**What you have to do**. Word for word, return each entry that follows, with every image removed.

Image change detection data

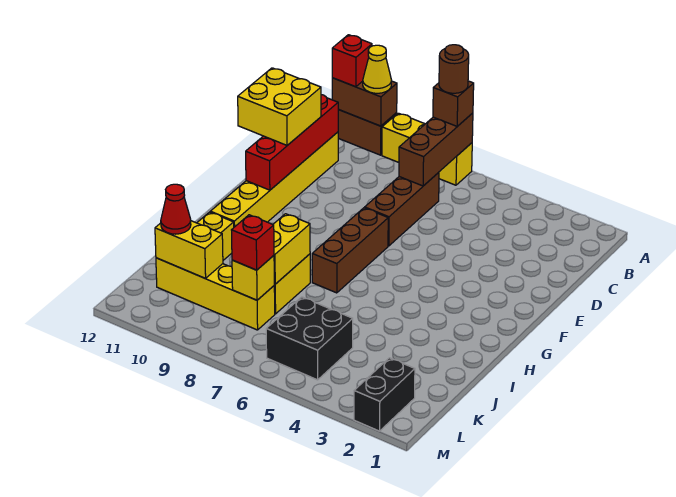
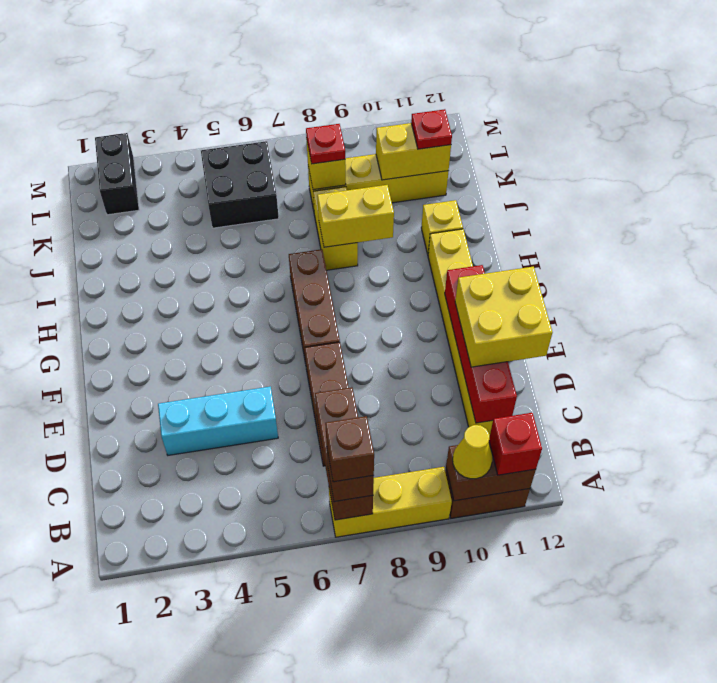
brown 1x1 round brick [439,45,469,93] -> brown 1x1 brick [325,416,374,482]
none -> cyan 1x3 brick [158,387,278,455]
yellow 1x2 brick [273,214,310,284] -> yellow 1x2 brick turned to [317,185,394,247]
red 1x1 brick [232,215,274,270] -> red 1x1 plate [306,124,345,164]
red 1x1 cone [161,184,191,234] -> red 1x1 plate [411,109,452,149]

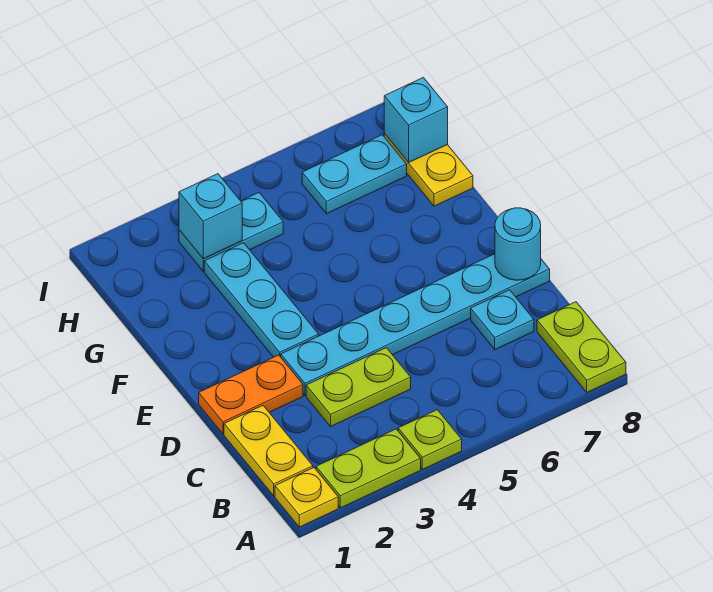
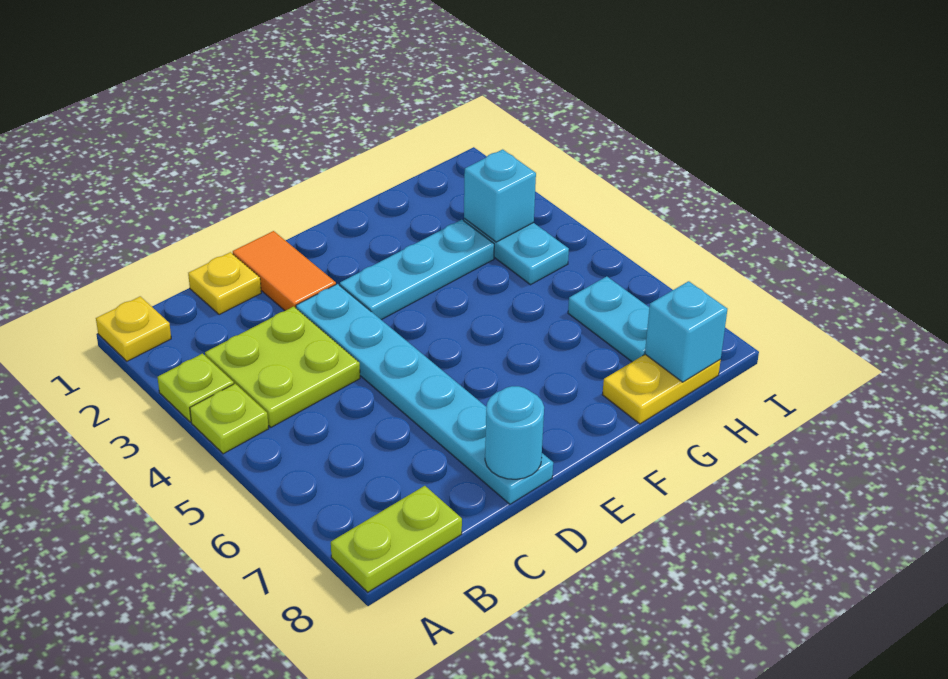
lime 1x2 plate [316,429,421,508] -> lime 1x1 plate [157,354,234,422]
yellow 1x2 plate [224,406,313,496] -> yellow 1x1 plate [188,252,261,315]
lime 1x2 plate [306,348,411,426] -> lime 2x2 plate [205,306,360,427]
cyan 1x1 plate [471,290,534,350] -> none
orange 1x2 plate [199,355,303,434] -> orange 1x2 tile [233,231,336,311]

**Task answer**.
brown 1x1 round brick [439,45,469,93] -> brown 1x1 brick [325,416,374,482]
none -> cyan 1x3 brick [158,387,278,455]
yellow 1x2 brick [273,214,310,284] -> yellow 1x2 brick turned to [317,185,394,247]
red 1x1 brick [232,215,274,270] -> red 1x1 plate [306,124,345,164]
red 1x1 cone [161,184,191,234] -> red 1x1 plate [411,109,452,149]

lime 1x2 plate [316,429,421,508] -> lime 1x1 plate [157,354,234,422]
yellow 1x2 plate [224,406,313,496] -> yellow 1x1 plate [188,252,261,315]
lime 1x2 plate [306,348,411,426] -> lime 2x2 plate [205,306,360,427]
cyan 1x1 plate [471,290,534,350] -> none
orange 1x2 plate [199,355,303,434] -> orange 1x2 tile [233,231,336,311]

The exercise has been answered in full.